• [Task item]
Transcription task. Write out each entry verbatim and exclude any image.

• [Entries taken from a collection]
● ● ● ● ● ● ●

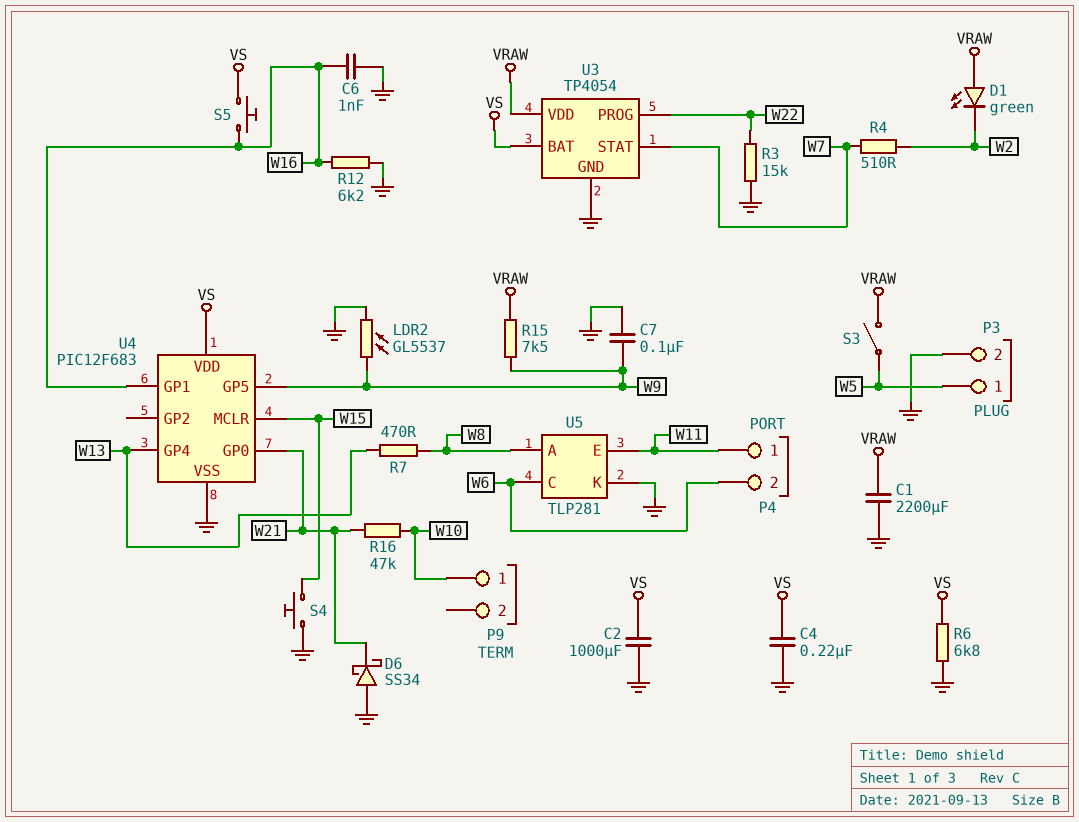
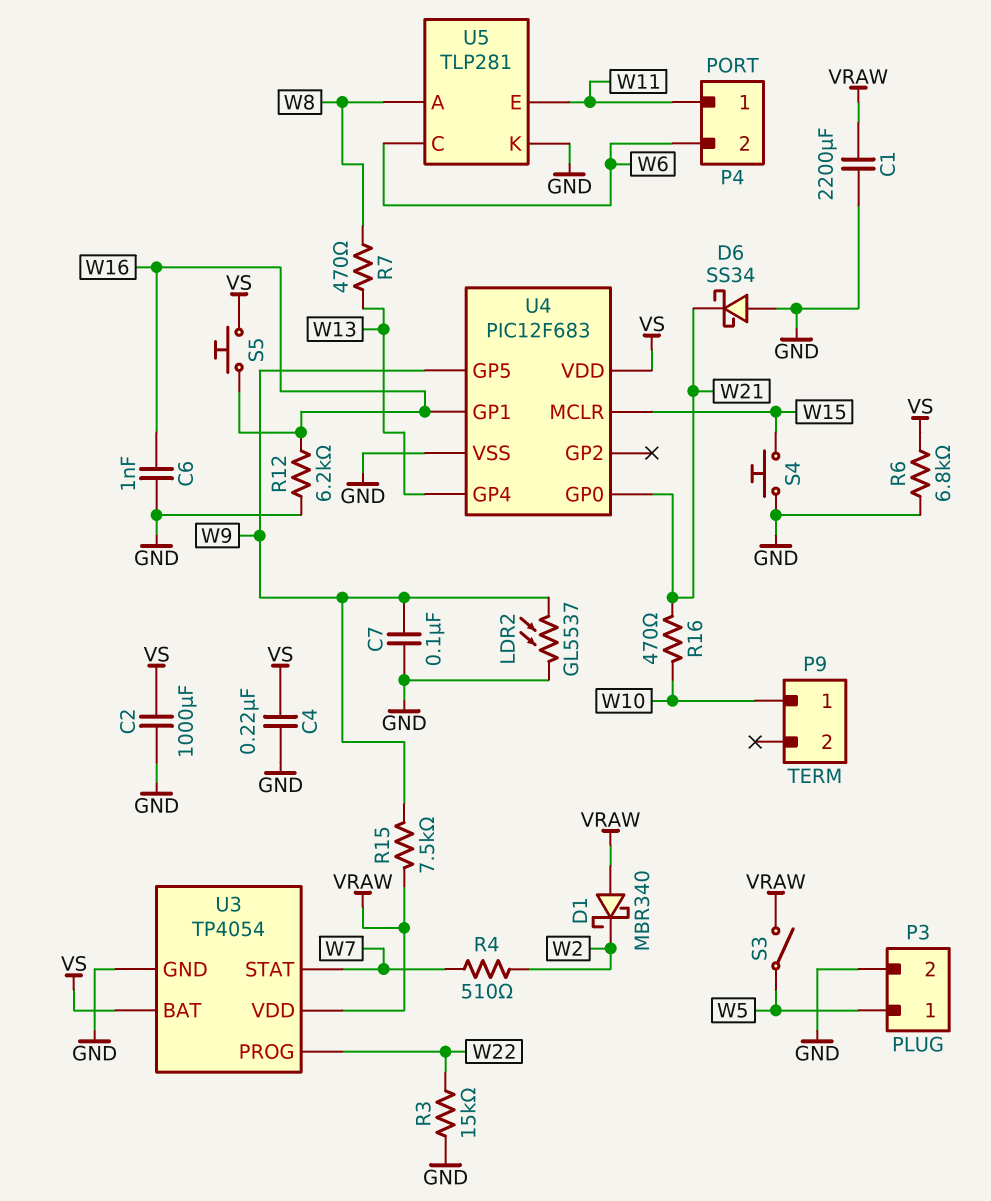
D1: LED green (A VRAW, K W2) -> schottky MBR340 (A VRAW, K W2)
R16: 47k (W10, W21) -> 470 (W10, W21)

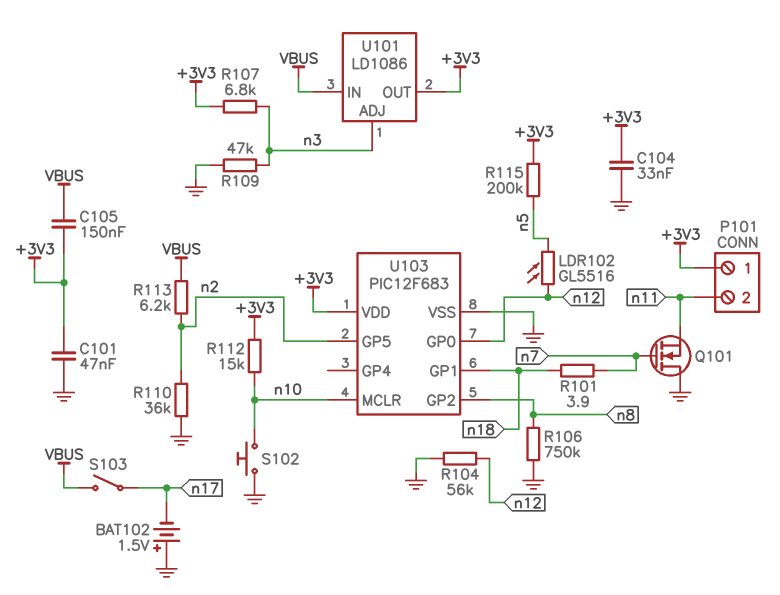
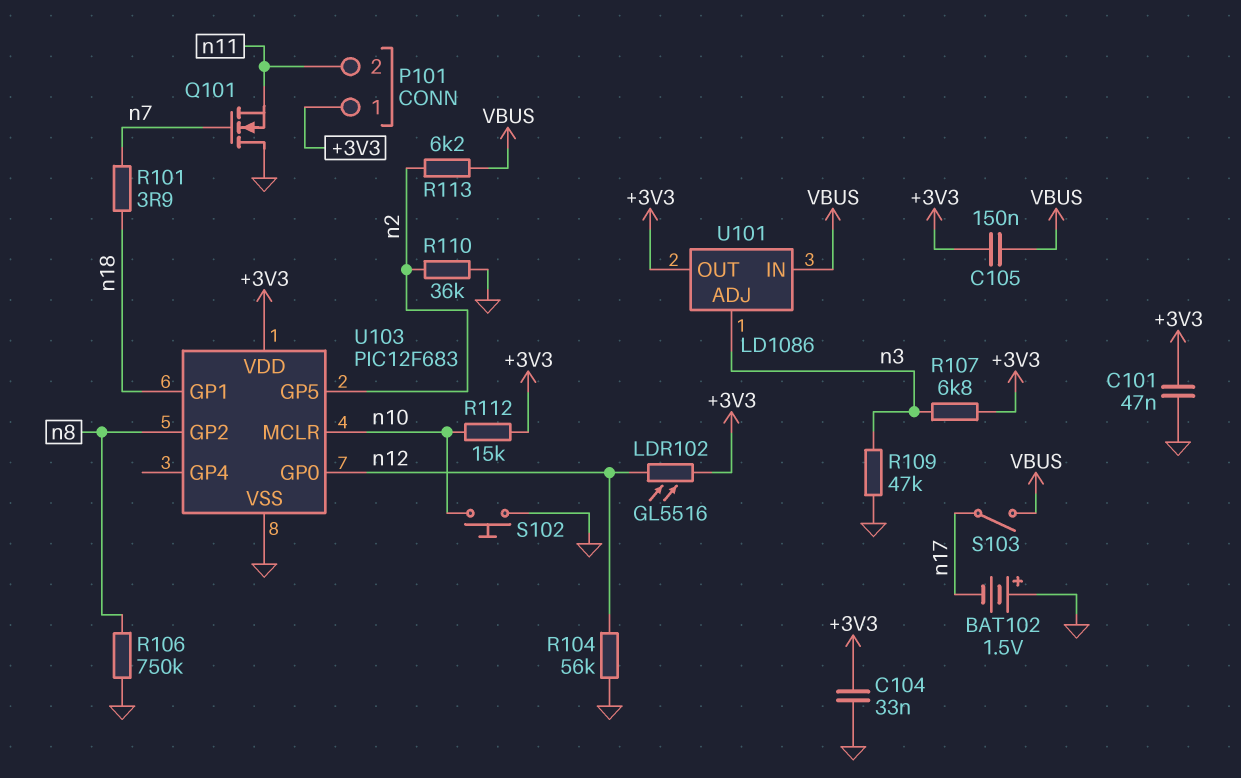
LDR102: GL5516 (n5, n12) -> GL5516 (+3V3, n12)
R115: 200k (+3V3, n5) -> none

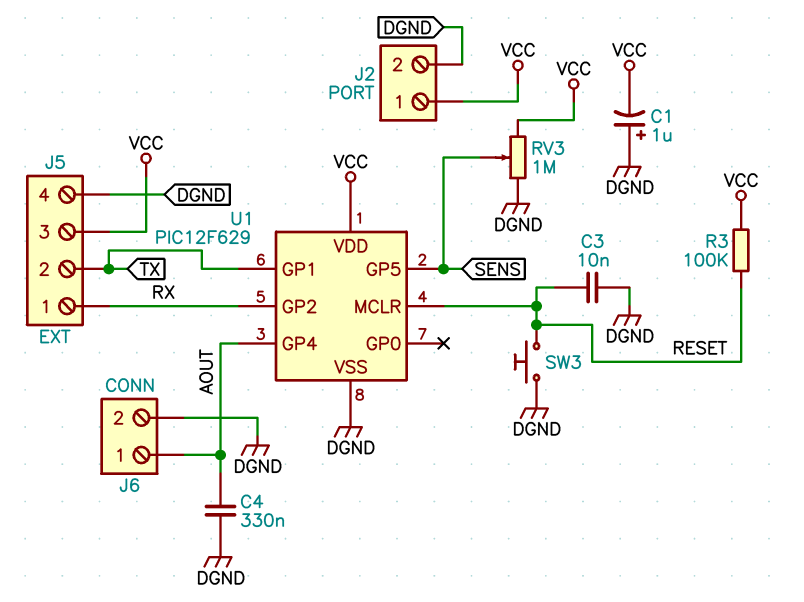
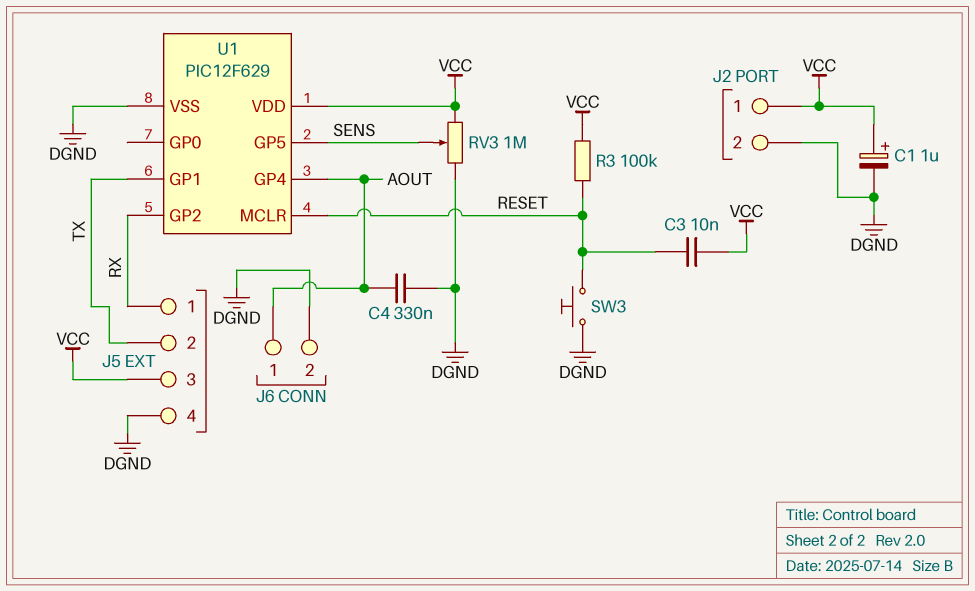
C1: 1uF (plus DGND, minus VCC) -> 1uF (plus VCC, minus DGND)
C3: 10nF (DGND, RESET) -> 10nF (RESET, VCC)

● ● ● ● ● ● ●

• [Task result]
D1: LED green (A VRAW, K W2) -> schottky MBR340 (A VRAW, K W2)
R16: 47k (W10, W21) -> 470 (W10, W21)

LDR102: GL5516 (n5, n12) -> GL5516 (+3V3, n12)
R115: 200k (+3V3, n5) -> none

C1: 1uF (plus DGND, minus VCC) -> 1uF (plus VCC, minus DGND)
C3: 10nF (DGND, RESET) -> 10nF (RESET, VCC)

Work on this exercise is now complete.